## [Exercise goal]
The reply is a verbatim copy of the listing below with its images dropped.

## [Source records]
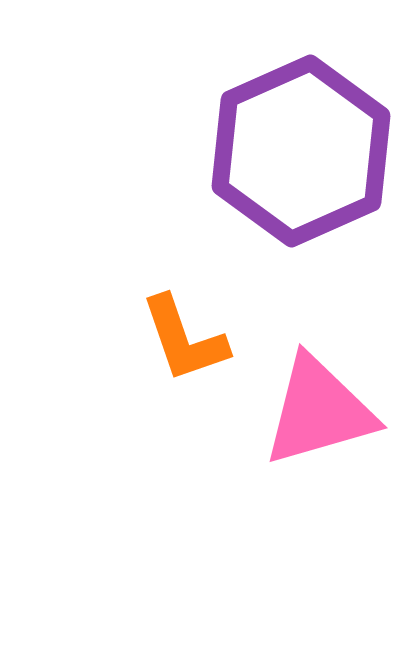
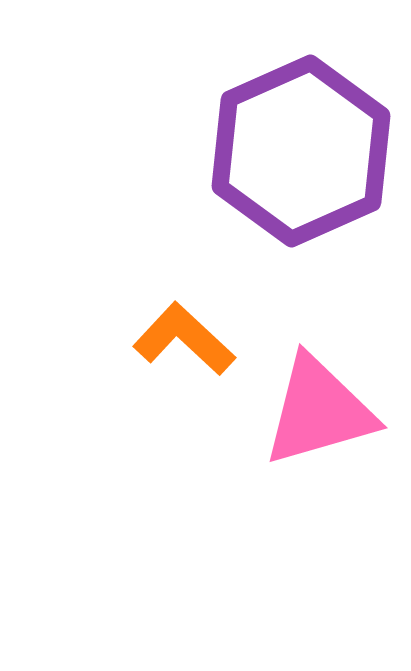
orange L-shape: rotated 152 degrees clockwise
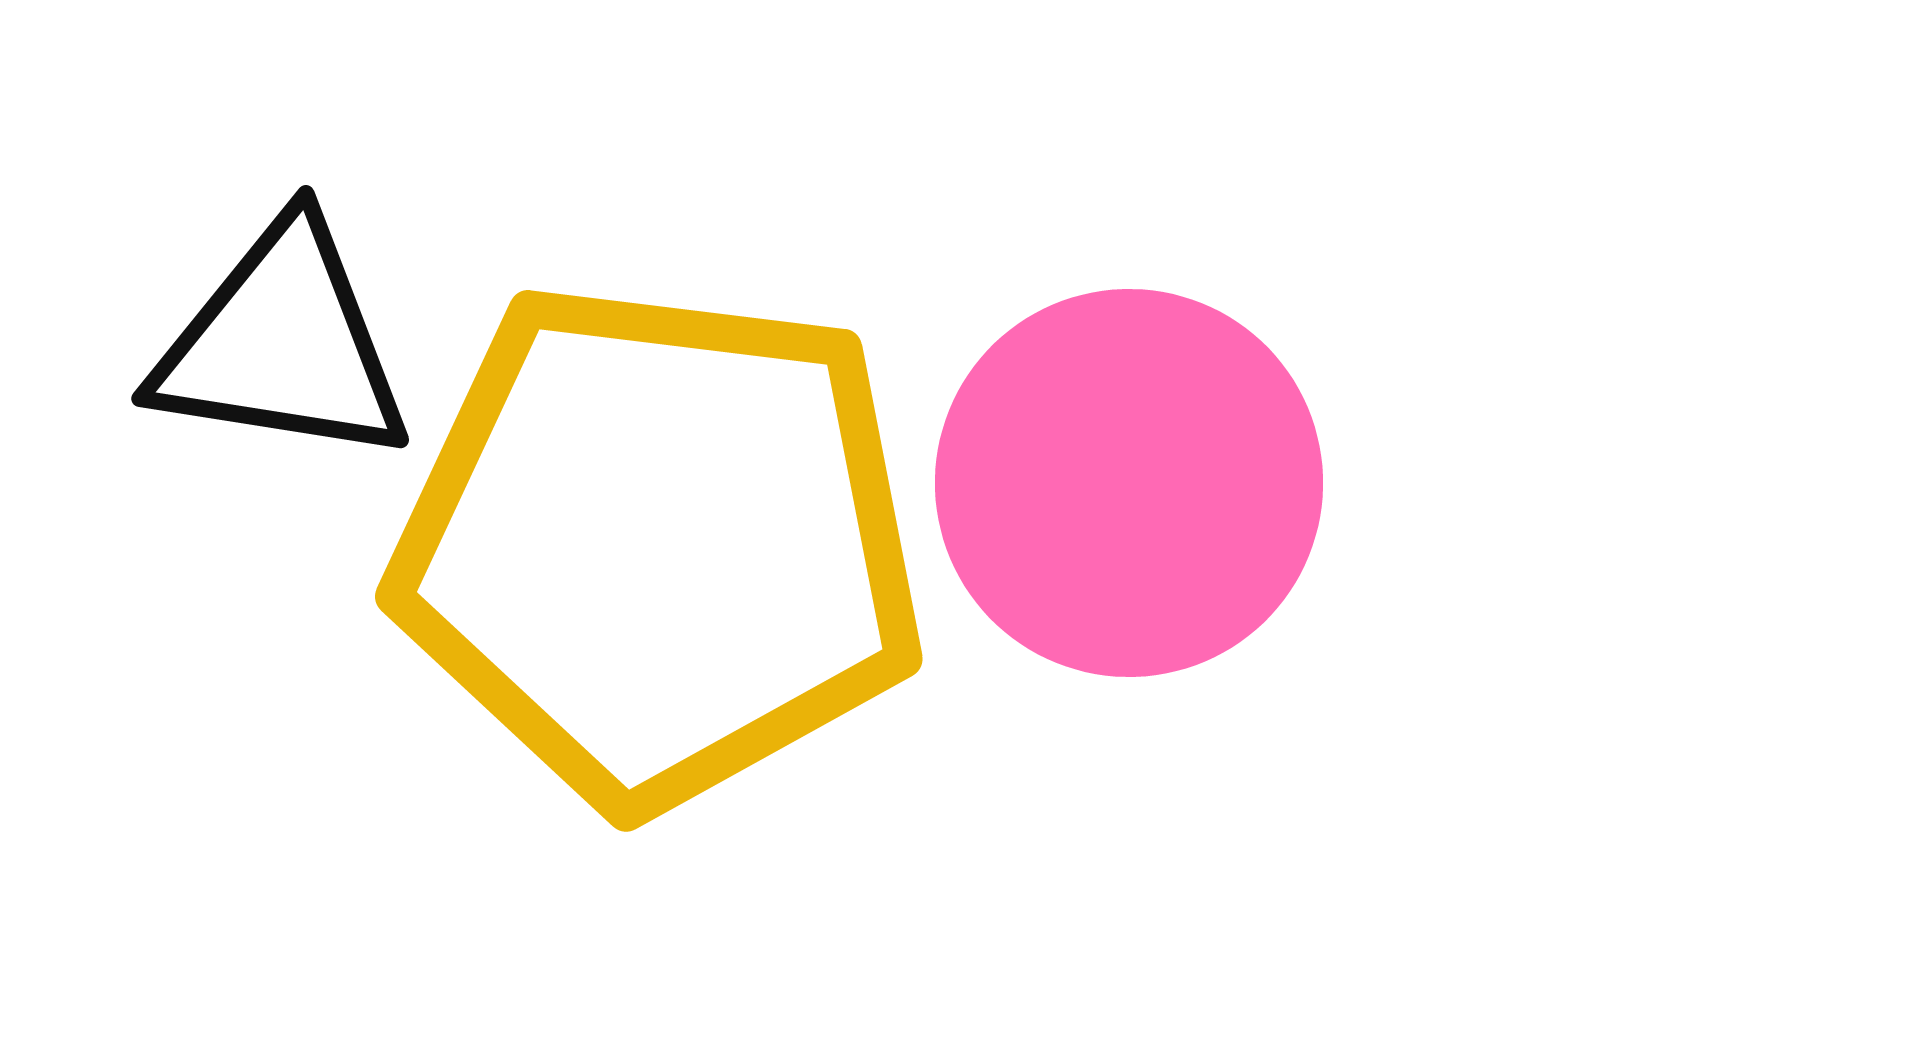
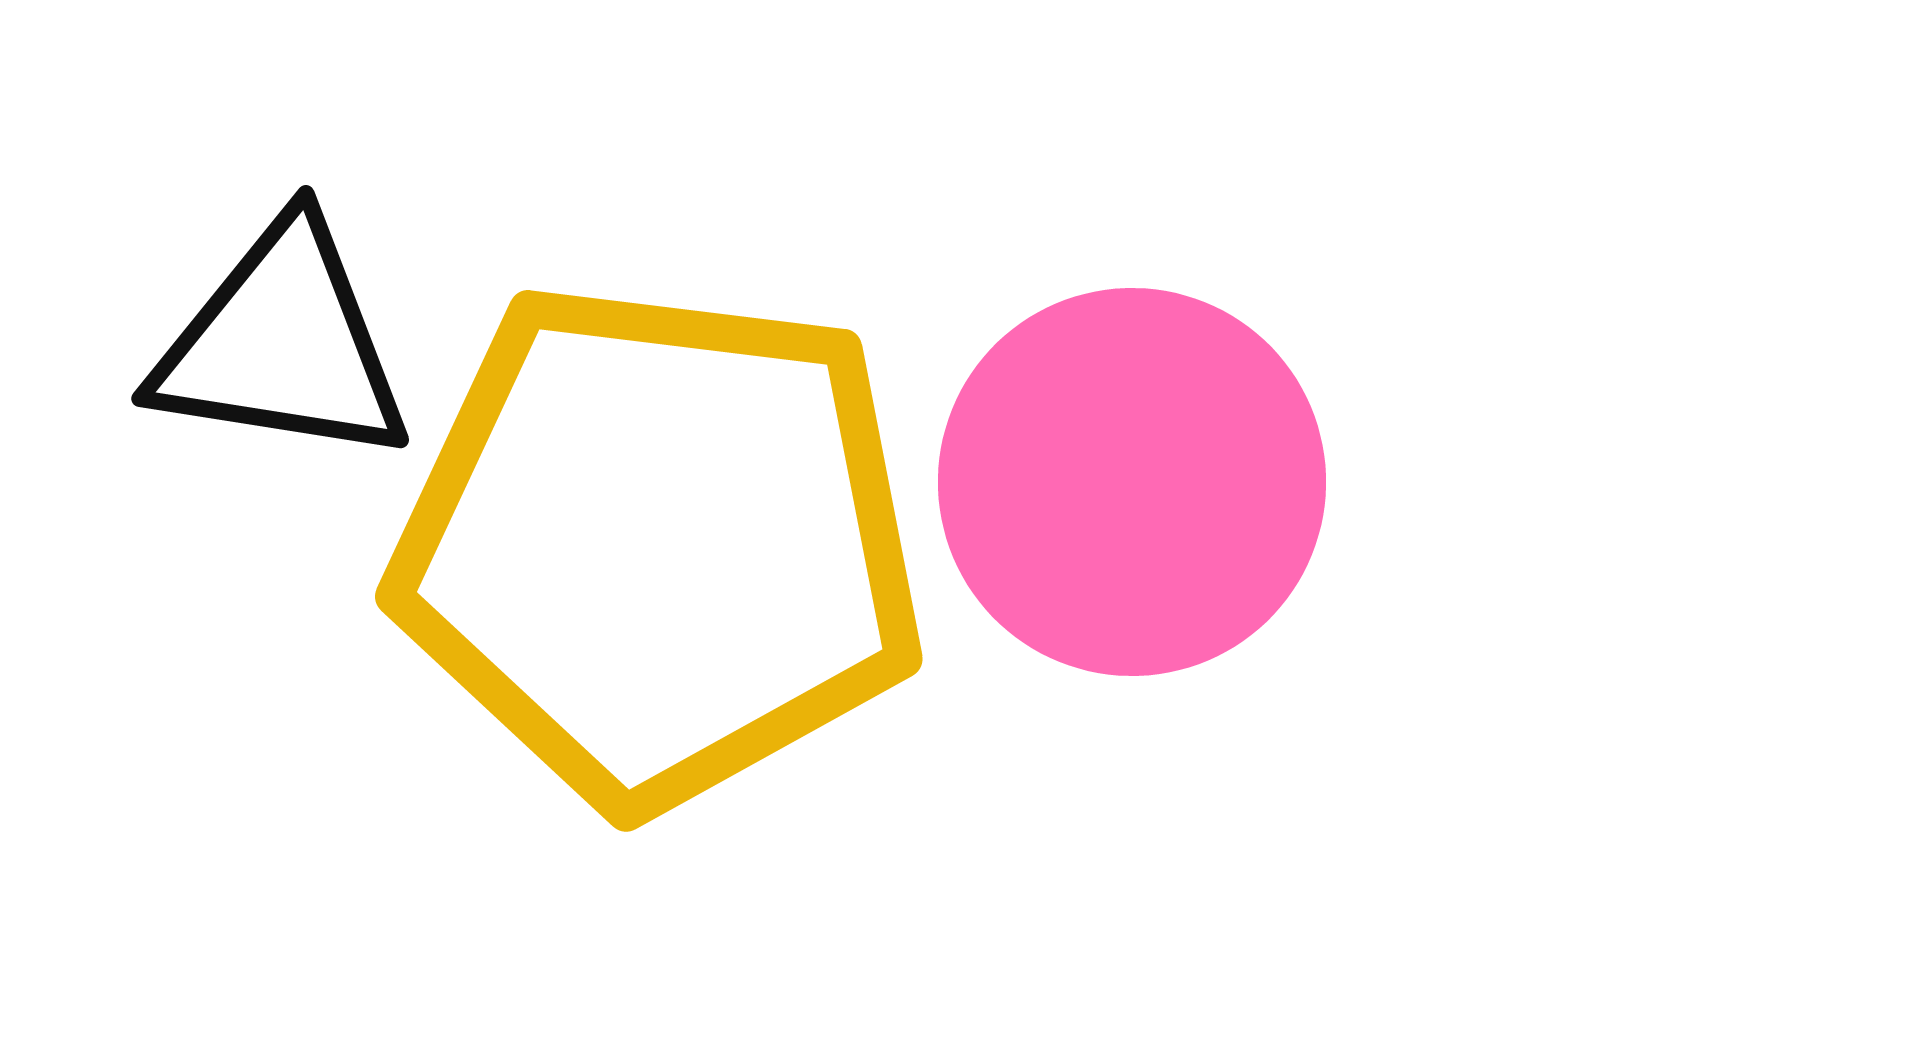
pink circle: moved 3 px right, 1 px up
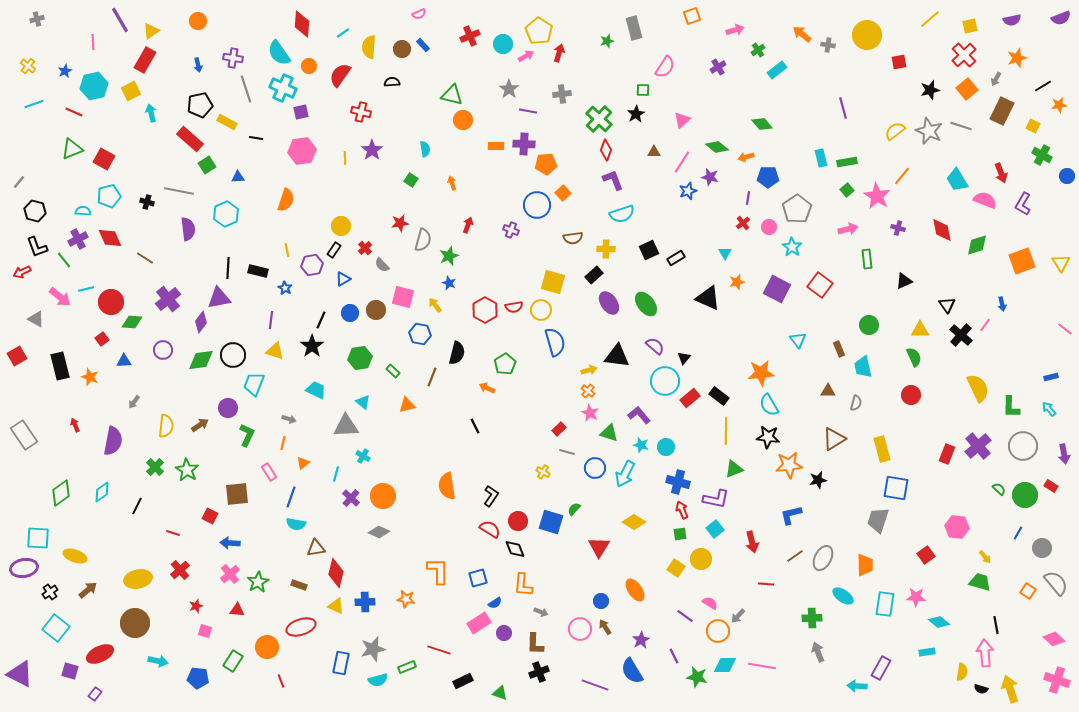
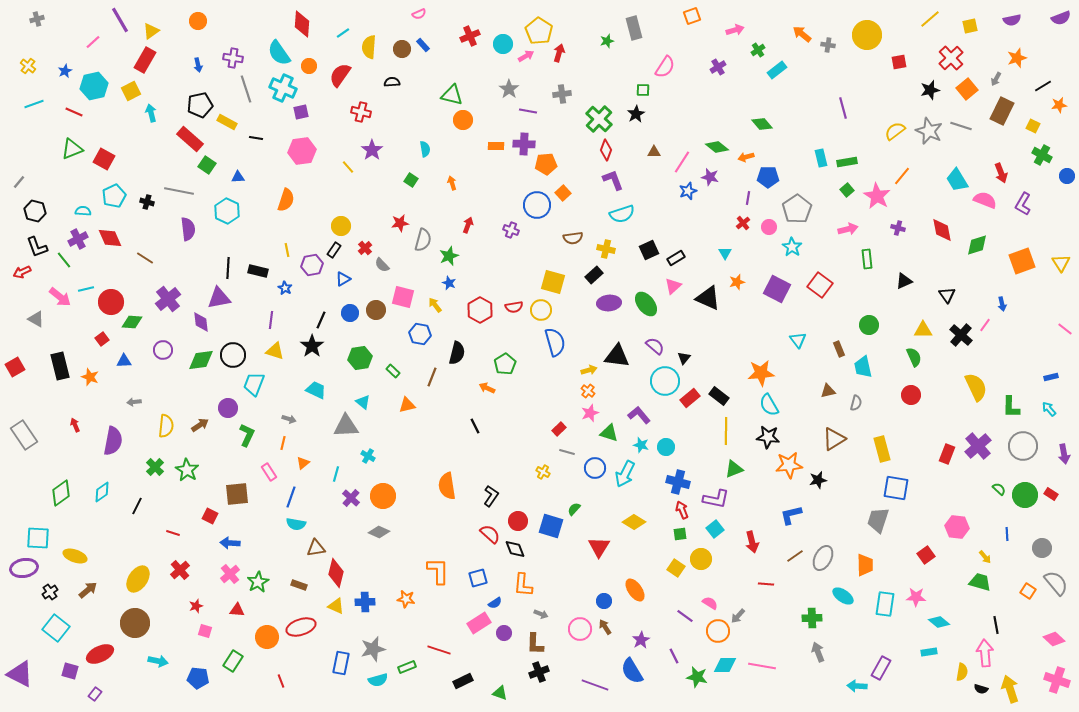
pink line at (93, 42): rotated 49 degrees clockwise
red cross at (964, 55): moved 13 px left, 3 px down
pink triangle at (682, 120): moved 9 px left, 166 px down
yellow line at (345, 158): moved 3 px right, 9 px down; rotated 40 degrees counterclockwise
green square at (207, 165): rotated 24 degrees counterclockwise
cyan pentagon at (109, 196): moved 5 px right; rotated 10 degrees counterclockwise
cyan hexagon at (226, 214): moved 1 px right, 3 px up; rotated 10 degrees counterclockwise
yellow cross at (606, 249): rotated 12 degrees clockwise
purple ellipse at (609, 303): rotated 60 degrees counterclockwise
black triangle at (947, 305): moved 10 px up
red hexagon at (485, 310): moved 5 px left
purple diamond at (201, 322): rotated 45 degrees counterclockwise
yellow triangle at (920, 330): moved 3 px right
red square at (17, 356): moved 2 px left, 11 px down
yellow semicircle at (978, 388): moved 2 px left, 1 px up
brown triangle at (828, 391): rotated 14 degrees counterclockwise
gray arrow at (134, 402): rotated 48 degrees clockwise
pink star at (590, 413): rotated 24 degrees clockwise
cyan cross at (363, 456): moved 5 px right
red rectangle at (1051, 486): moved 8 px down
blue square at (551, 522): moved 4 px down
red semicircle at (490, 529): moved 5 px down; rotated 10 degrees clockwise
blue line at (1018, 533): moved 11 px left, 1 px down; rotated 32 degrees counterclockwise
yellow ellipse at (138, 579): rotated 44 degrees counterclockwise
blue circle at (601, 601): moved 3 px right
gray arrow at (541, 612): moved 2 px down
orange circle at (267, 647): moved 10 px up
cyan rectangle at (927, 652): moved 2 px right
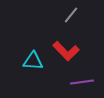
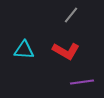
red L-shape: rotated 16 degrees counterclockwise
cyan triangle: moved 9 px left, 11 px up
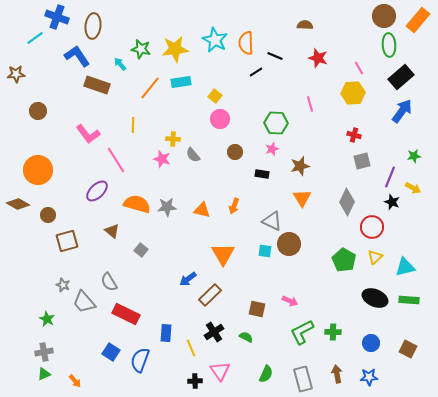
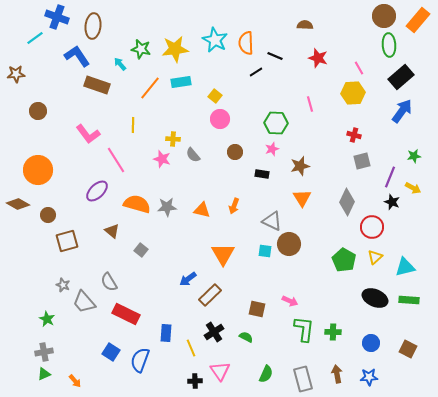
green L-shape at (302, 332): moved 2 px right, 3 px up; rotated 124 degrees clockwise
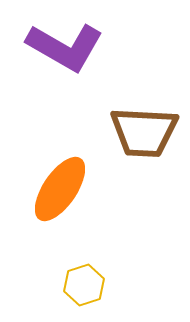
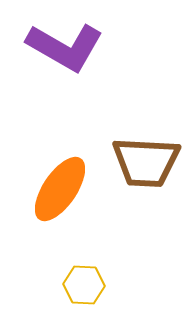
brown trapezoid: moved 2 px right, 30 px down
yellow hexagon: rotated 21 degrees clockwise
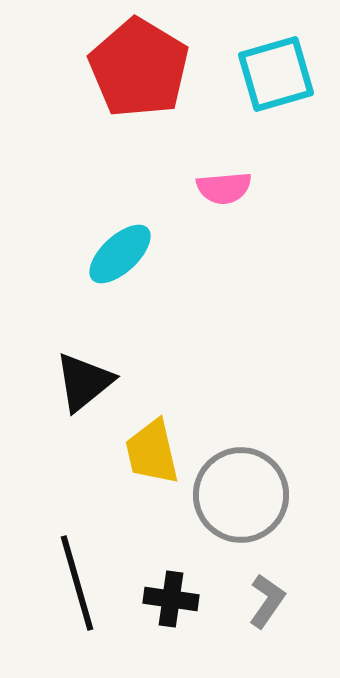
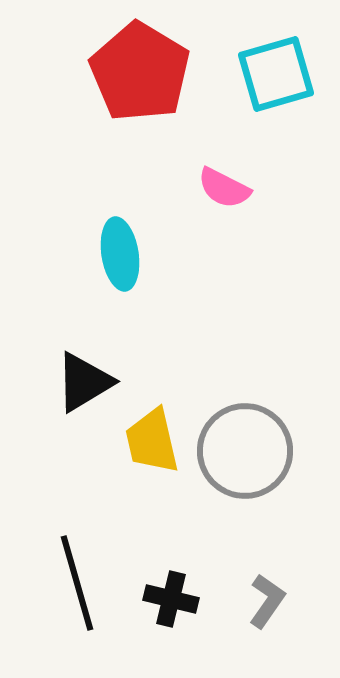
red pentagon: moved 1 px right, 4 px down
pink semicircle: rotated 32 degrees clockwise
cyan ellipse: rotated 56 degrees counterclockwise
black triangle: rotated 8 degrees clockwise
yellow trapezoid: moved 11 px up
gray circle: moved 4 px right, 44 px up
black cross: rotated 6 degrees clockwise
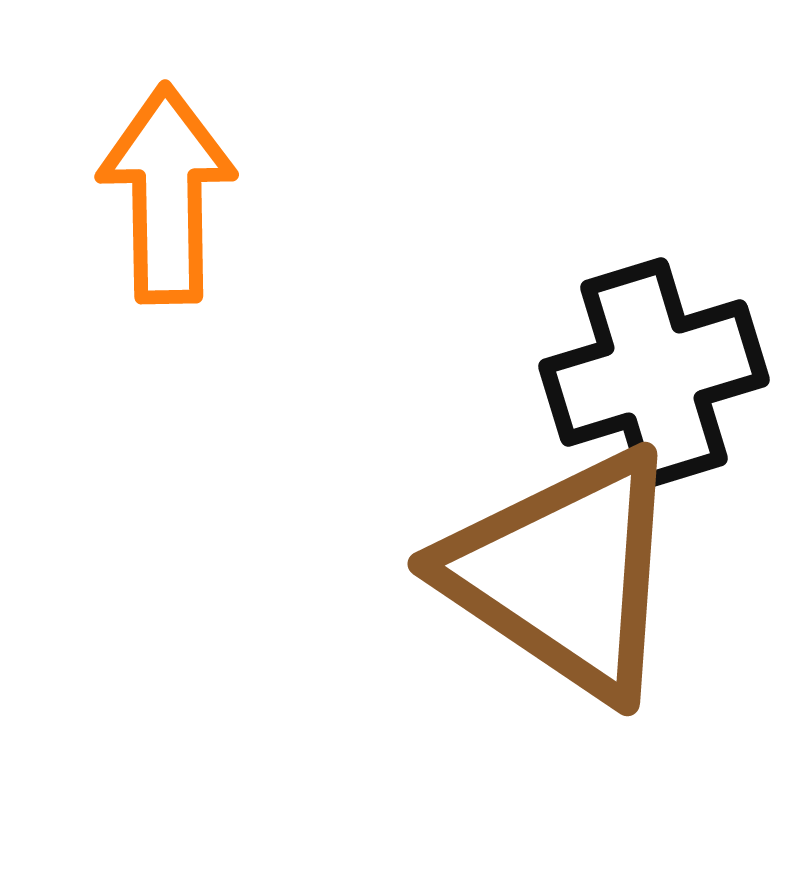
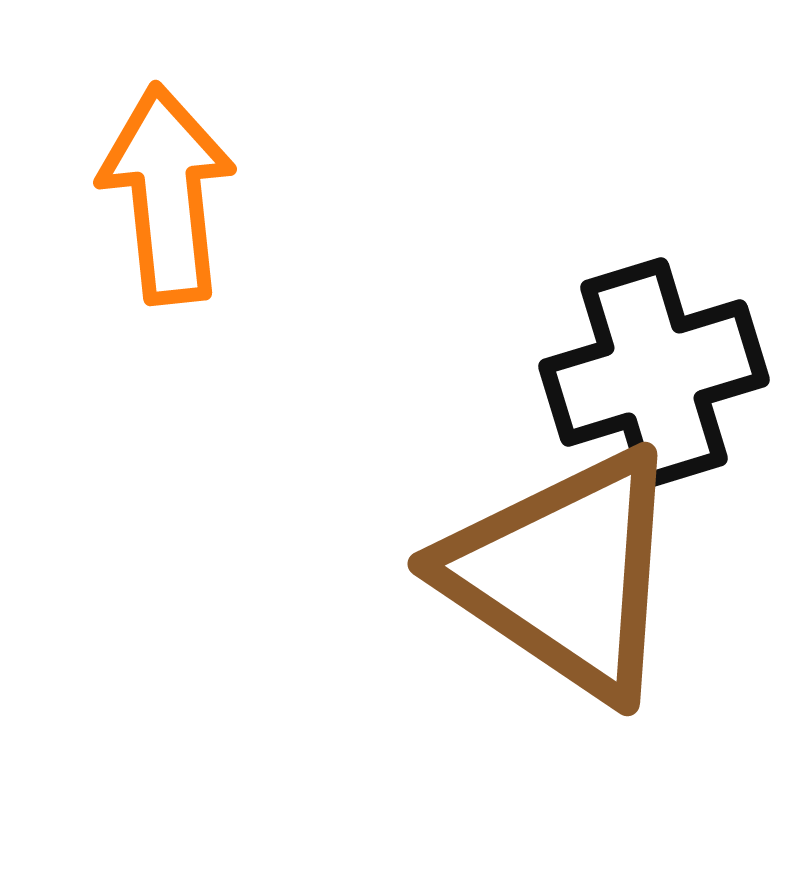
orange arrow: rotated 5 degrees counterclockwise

## [Task response]
orange L-shape: rotated 152 degrees clockwise
pink circle: moved 3 px right, 1 px up
pink line at (93, 42): rotated 49 degrees clockwise
red cross at (964, 55): moved 13 px left, 3 px down
pink triangle at (682, 120): moved 9 px left, 166 px down
yellow line at (345, 158): moved 3 px right, 9 px down; rotated 40 degrees counterclockwise
green square at (207, 165): rotated 24 degrees counterclockwise
cyan pentagon at (109, 196): moved 5 px right; rotated 10 degrees counterclockwise
cyan hexagon at (226, 214): moved 1 px right, 3 px up; rotated 10 degrees counterclockwise
yellow cross at (606, 249): rotated 12 degrees clockwise
purple ellipse at (609, 303): rotated 60 degrees counterclockwise
black triangle at (947, 305): moved 10 px up
red hexagon at (485, 310): moved 5 px left
purple diamond at (201, 322): rotated 45 degrees counterclockwise
yellow triangle at (920, 330): moved 3 px right
red square at (17, 356): moved 2 px left, 11 px down
yellow semicircle at (978, 388): moved 2 px left, 1 px up
brown triangle at (828, 391): rotated 14 degrees counterclockwise
gray arrow at (134, 402): rotated 48 degrees clockwise
pink star at (590, 413): rotated 24 degrees clockwise
cyan cross at (363, 456): moved 5 px right
red rectangle at (1051, 486): moved 8 px down
blue square at (551, 522): moved 4 px down
red semicircle at (490, 529): moved 5 px down; rotated 10 degrees clockwise
blue line at (1018, 533): moved 11 px left, 1 px down; rotated 32 degrees counterclockwise
yellow ellipse at (138, 579): rotated 44 degrees counterclockwise
blue circle at (601, 601): moved 3 px right
gray arrow at (541, 612): moved 2 px down
orange circle at (267, 647): moved 10 px up
cyan rectangle at (927, 652): moved 2 px right
red L-shape: rotated 16 degrees counterclockwise
cyan triangle: moved 9 px left, 11 px up
green L-shape at (302, 332): moved 2 px right, 3 px up; rotated 124 degrees clockwise
brown trapezoid: moved 2 px right, 30 px down
yellow hexagon: rotated 21 degrees clockwise
red pentagon: moved 1 px right, 4 px down
pink semicircle: rotated 32 degrees clockwise
cyan ellipse: rotated 56 degrees counterclockwise
black triangle: rotated 8 degrees clockwise
yellow trapezoid: moved 11 px up
gray circle: moved 4 px right, 44 px up
black cross: rotated 6 degrees clockwise
orange arrow: rotated 5 degrees counterclockwise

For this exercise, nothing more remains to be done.